* [Data for review]
§ §
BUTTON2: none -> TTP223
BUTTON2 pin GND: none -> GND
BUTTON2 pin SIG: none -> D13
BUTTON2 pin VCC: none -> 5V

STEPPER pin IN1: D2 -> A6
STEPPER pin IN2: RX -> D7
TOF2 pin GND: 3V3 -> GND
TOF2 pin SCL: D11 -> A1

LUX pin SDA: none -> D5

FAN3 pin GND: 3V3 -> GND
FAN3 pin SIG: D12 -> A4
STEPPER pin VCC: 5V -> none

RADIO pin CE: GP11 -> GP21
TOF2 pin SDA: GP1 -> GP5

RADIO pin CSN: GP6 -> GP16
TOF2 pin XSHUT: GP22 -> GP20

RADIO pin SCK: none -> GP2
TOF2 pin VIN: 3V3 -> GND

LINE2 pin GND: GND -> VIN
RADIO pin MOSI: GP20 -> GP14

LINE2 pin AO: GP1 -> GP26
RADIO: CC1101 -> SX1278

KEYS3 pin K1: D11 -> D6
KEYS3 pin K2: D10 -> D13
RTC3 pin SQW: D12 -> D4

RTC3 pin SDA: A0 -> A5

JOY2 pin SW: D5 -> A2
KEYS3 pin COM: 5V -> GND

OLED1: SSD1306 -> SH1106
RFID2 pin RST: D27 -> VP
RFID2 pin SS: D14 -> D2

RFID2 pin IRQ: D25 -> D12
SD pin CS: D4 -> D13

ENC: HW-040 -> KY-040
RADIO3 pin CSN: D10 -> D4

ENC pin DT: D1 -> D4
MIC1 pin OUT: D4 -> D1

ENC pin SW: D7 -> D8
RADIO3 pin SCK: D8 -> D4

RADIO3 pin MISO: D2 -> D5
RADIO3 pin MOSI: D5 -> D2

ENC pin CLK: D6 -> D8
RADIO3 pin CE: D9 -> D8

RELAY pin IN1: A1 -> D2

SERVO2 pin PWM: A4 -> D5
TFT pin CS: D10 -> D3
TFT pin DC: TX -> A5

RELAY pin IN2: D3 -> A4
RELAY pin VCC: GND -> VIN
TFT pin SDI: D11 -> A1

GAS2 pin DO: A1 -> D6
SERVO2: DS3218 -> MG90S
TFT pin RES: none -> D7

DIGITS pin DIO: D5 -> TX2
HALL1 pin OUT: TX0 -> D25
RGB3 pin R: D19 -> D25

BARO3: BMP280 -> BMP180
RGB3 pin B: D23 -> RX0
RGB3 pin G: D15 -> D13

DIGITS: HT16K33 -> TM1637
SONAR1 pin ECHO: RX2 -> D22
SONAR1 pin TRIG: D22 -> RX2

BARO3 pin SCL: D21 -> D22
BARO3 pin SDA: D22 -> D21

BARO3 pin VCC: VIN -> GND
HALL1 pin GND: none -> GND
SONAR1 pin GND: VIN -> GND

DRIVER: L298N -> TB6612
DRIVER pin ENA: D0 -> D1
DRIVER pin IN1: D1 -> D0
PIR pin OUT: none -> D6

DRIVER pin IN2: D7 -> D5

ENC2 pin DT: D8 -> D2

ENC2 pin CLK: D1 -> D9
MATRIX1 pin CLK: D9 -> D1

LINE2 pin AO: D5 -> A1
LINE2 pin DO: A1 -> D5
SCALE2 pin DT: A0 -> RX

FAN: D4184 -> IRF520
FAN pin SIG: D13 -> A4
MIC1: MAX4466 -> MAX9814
§ §
* [Exercise directions] For the listing above, state how many lines contain the word "MOSI", with no other words.

* [Answer for this exercise] 2